Spatial reasoning data

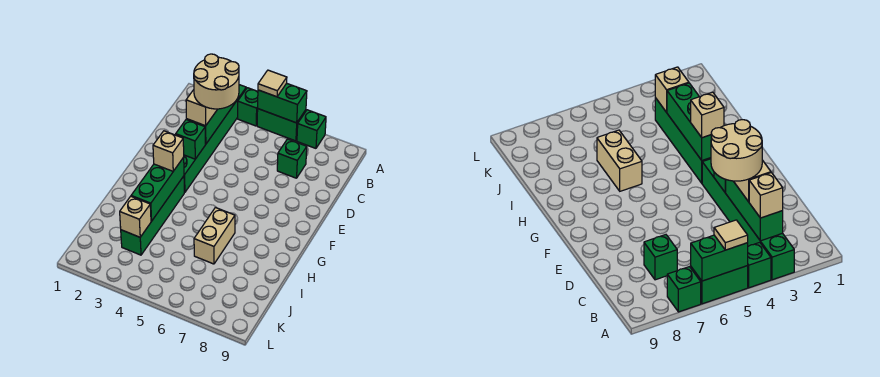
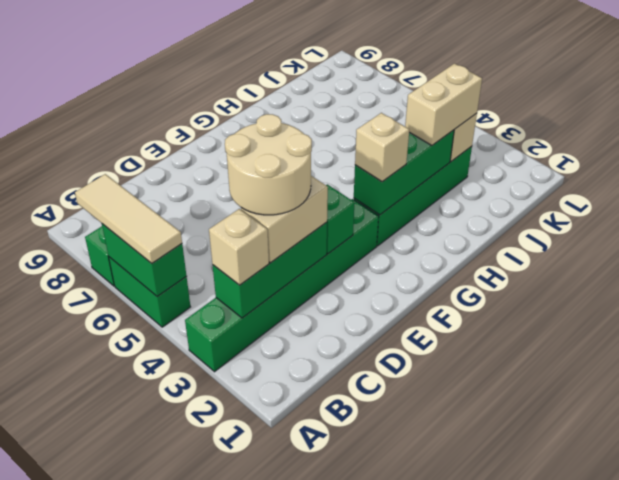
green brick A4 level 1 -> none
tan tile A5 level 3 -> tan tile A5:A7 level 3
green brick C7 level 1 -> none
tan brick H6:I6 level 1 -> tan brick I3:J3 level 3

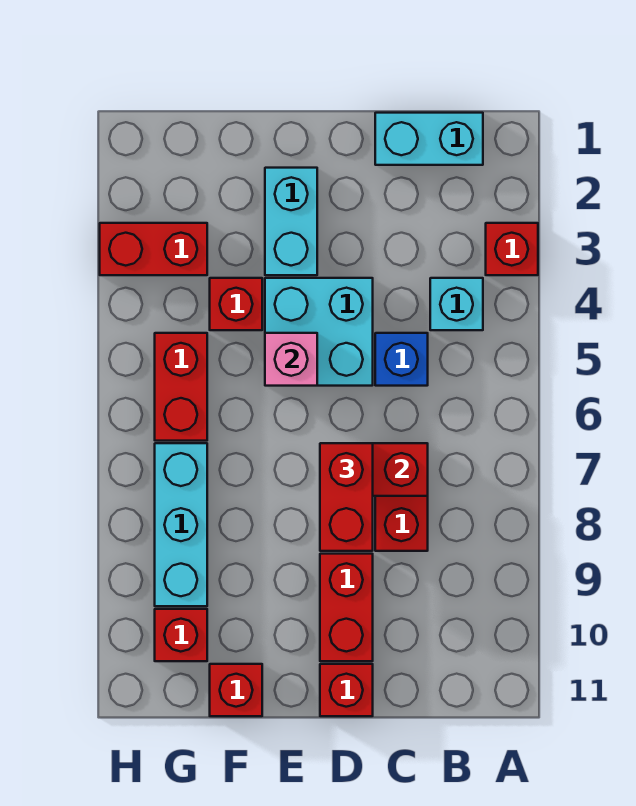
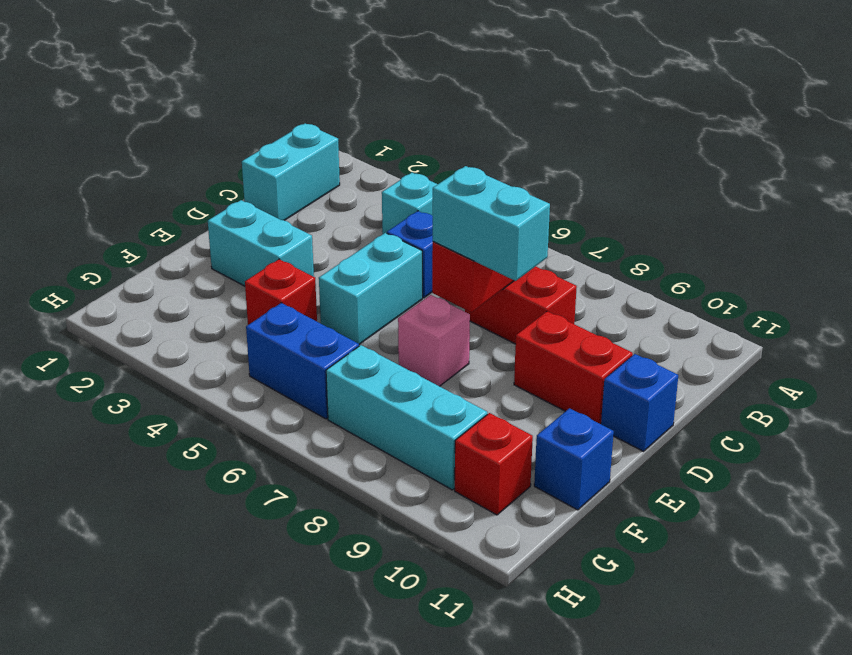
red brick A3 level 1 -> none
cyan brick D4:E5 level 1 -> cyan brick D5:E5 level 1
red brick D7:D8 level 3 -> cyan brick D7:D8 level 3
red brick D11 level 1 -> blue brick D11 level 1
pink brick E5 level 2 -> pink brick E7 level 1
red brick F11 level 1 -> blue brick F11 level 1
red brick G3:H3 level 1 -> none
red brick G5:G6 level 1 -> blue brick G5:G6 level 1

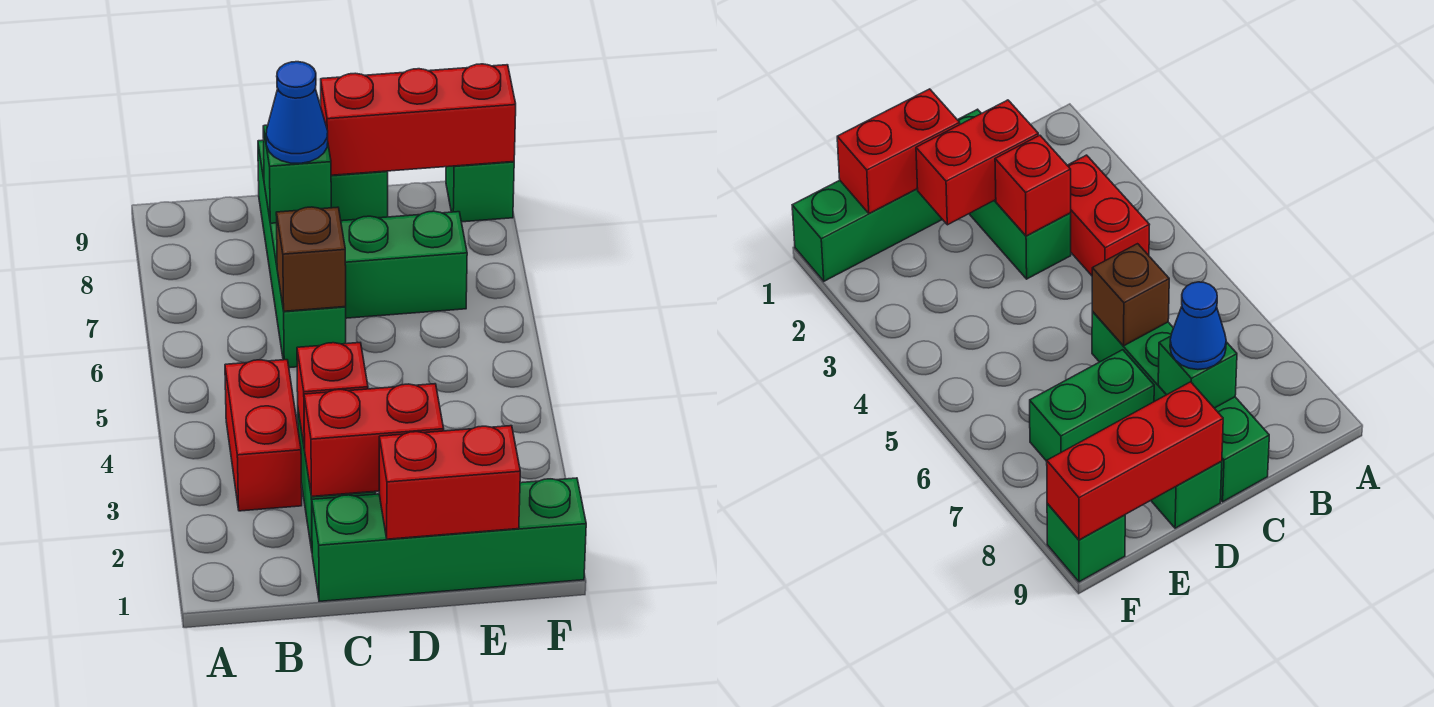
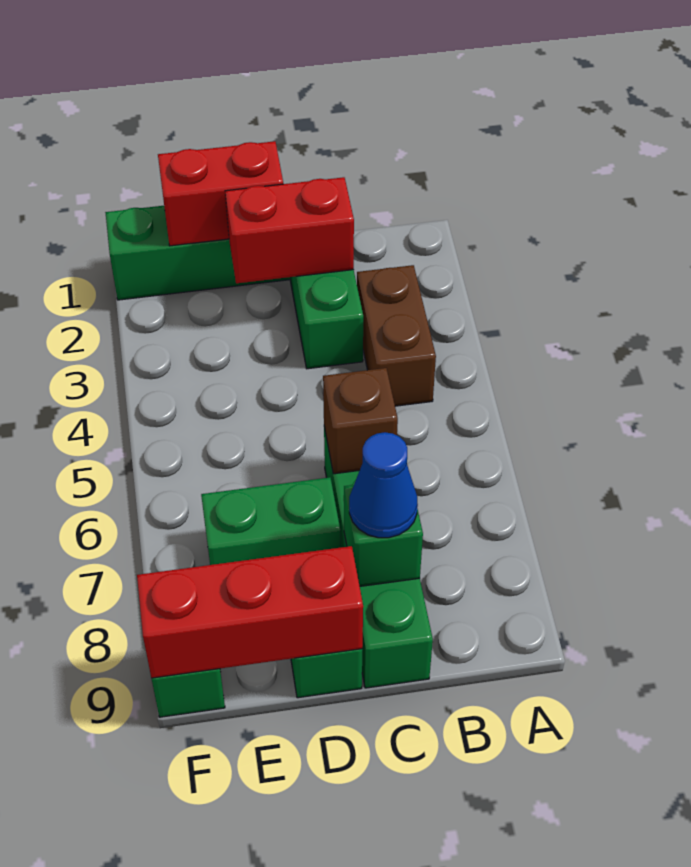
red brick B3:B4 level 1 -> brown brick B3:B4 level 1
red brick C3 level 2 -> none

◆ Work instruction ◆
Give the count, and only the count, of lines in these records that hold the string "cyan".

◆ Written answer ◆
2